Exercise task => Can you lay out the records below, from the line containing "gray cross: rotated" through the line containing "orange hexagon: moved 1 px down" (both ends included), as a Markdown table with the columns Row and Line? Number each line, skip blank lines, and leave the pictures out.

Data shown =>
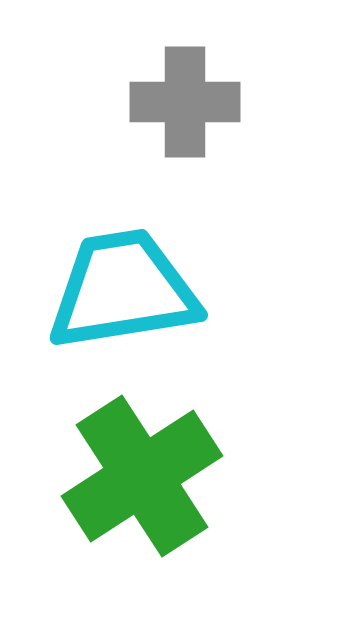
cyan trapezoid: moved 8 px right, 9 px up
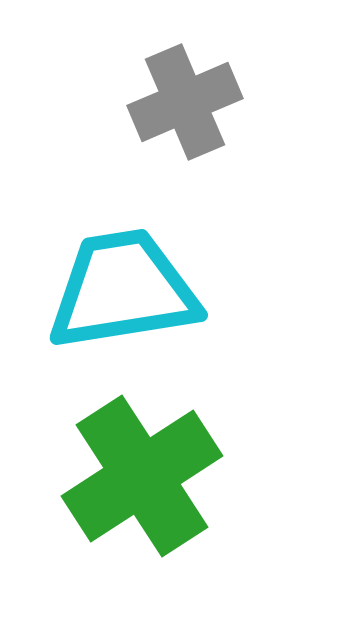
gray cross: rotated 23 degrees counterclockwise
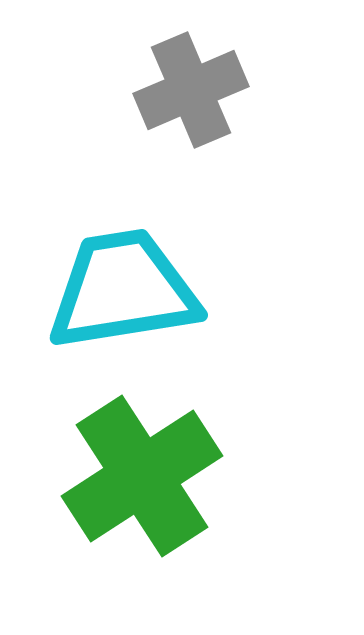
gray cross: moved 6 px right, 12 px up
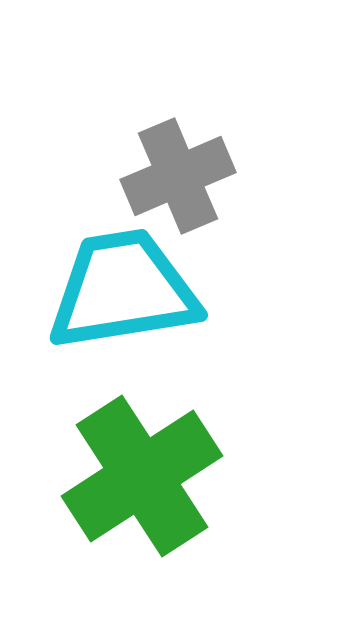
gray cross: moved 13 px left, 86 px down
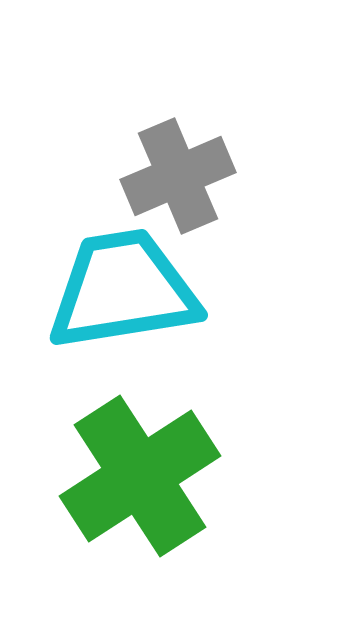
green cross: moved 2 px left
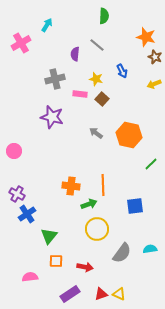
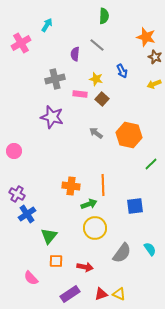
yellow circle: moved 2 px left, 1 px up
cyan semicircle: rotated 64 degrees clockwise
pink semicircle: moved 1 px right, 1 px down; rotated 126 degrees counterclockwise
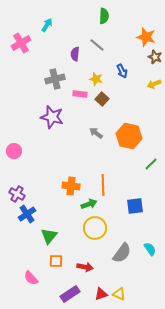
orange hexagon: moved 1 px down
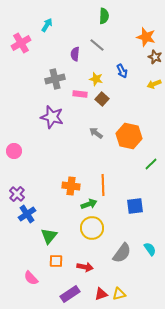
purple cross: rotated 14 degrees clockwise
yellow circle: moved 3 px left
yellow triangle: rotated 40 degrees counterclockwise
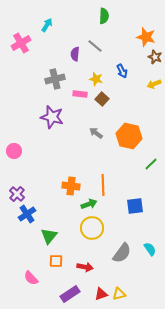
gray line: moved 2 px left, 1 px down
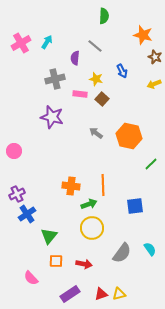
cyan arrow: moved 17 px down
orange star: moved 3 px left, 2 px up
purple semicircle: moved 4 px down
purple cross: rotated 21 degrees clockwise
red arrow: moved 1 px left, 3 px up
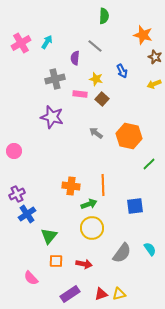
green line: moved 2 px left
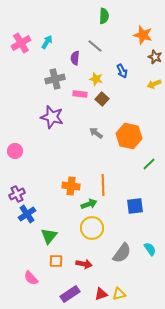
pink circle: moved 1 px right
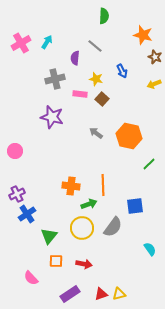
yellow circle: moved 10 px left
gray semicircle: moved 9 px left, 26 px up
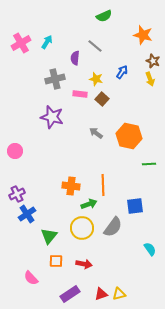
green semicircle: rotated 63 degrees clockwise
brown star: moved 2 px left, 4 px down
blue arrow: moved 1 px down; rotated 120 degrees counterclockwise
yellow arrow: moved 4 px left, 5 px up; rotated 88 degrees counterclockwise
green line: rotated 40 degrees clockwise
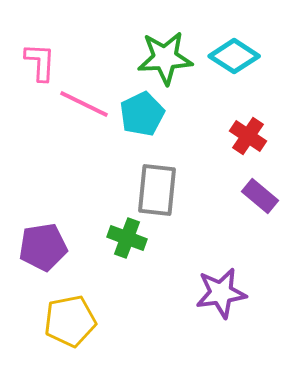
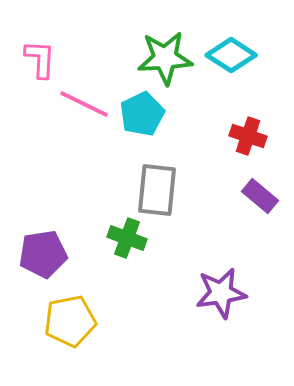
cyan diamond: moved 3 px left, 1 px up
pink L-shape: moved 3 px up
red cross: rotated 15 degrees counterclockwise
purple pentagon: moved 7 px down
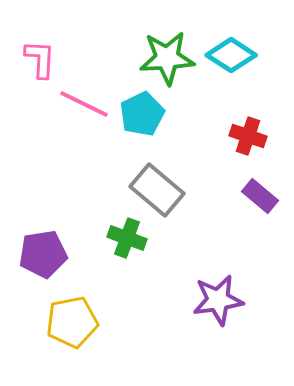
green star: moved 2 px right
gray rectangle: rotated 56 degrees counterclockwise
purple star: moved 3 px left, 7 px down
yellow pentagon: moved 2 px right, 1 px down
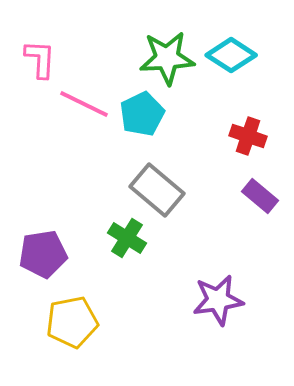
green cross: rotated 12 degrees clockwise
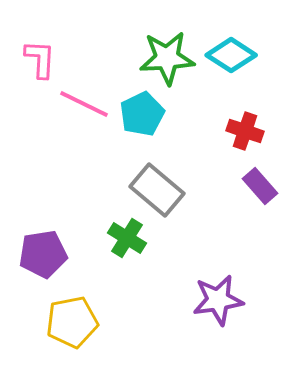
red cross: moved 3 px left, 5 px up
purple rectangle: moved 10 px up; rotated 9 degrees clockwise
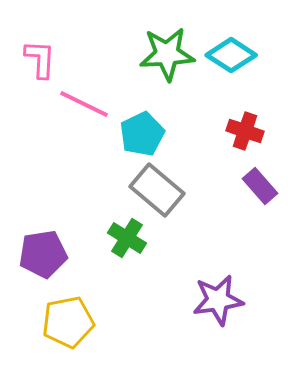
green star: moved 4 px up
cyan pentagon: moved 20 px down
yellow pentagon: moved 4 px left
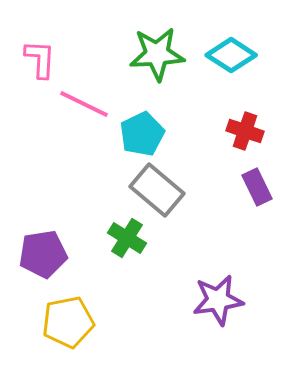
green star: moved 10 px left
purple rectangle: moved 3 px left, 1 px down; rotated 15 degrees clockwise
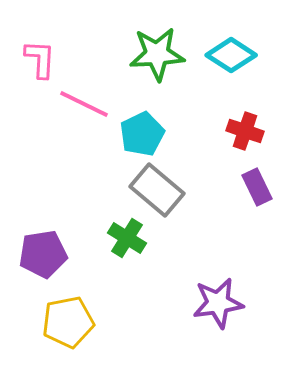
purple star: moved 3 px down
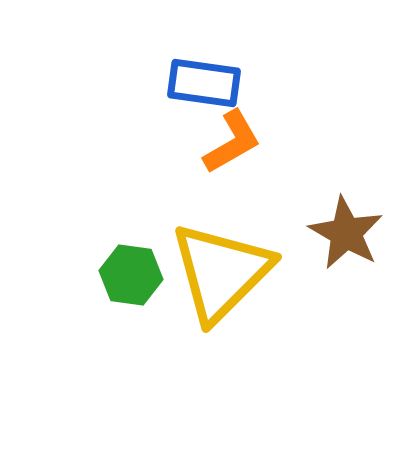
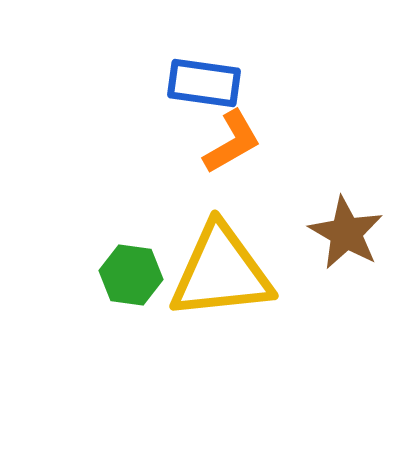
yellow triangle: rotated 39 degrees clockwise
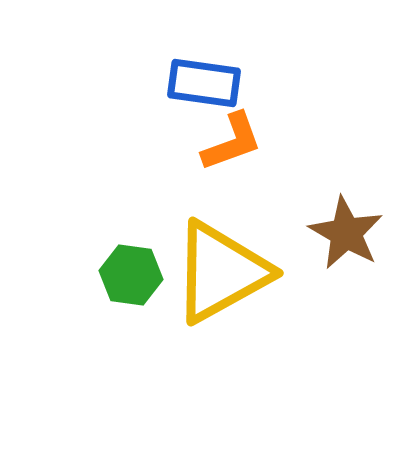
orange L-shape: rotated 10 degrees clockwise
yellow triangle: rotated 23 degrees counterclockwise
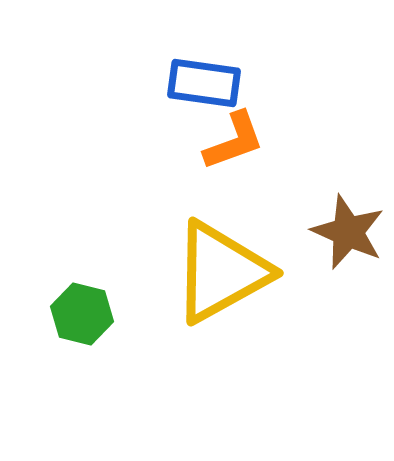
orange L-shape: moved 2 px right, 1 px up
brown star: moved 2 px right, 1 px up; rotated 6 degrees counterclockwise
green hexagon: moved 49 px left, 39 px down; rotated 6 degrees clockwise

Answer for the task =>
| Row | Line |
|---|---|
| 1 | gray cross: rotated 23 degrees counterclockwise |
| 2 | gray cross: moved 6 px right, 12 px up |
| 3 | gray cross: moved 13 px left, 86 px down |
| 4 | green cross: moved 2 px left |
| 5 | yellow circle: moved 2 px left, 1 px up |
| 6 | cyan semicircle: rotated 64 degrees clockwise |
| 7 | pink semicircle: moved 1 px right, 1 px down; rotated 126 degrees counterclockwise |
| 8 | orange hexagon: moved 1 px down |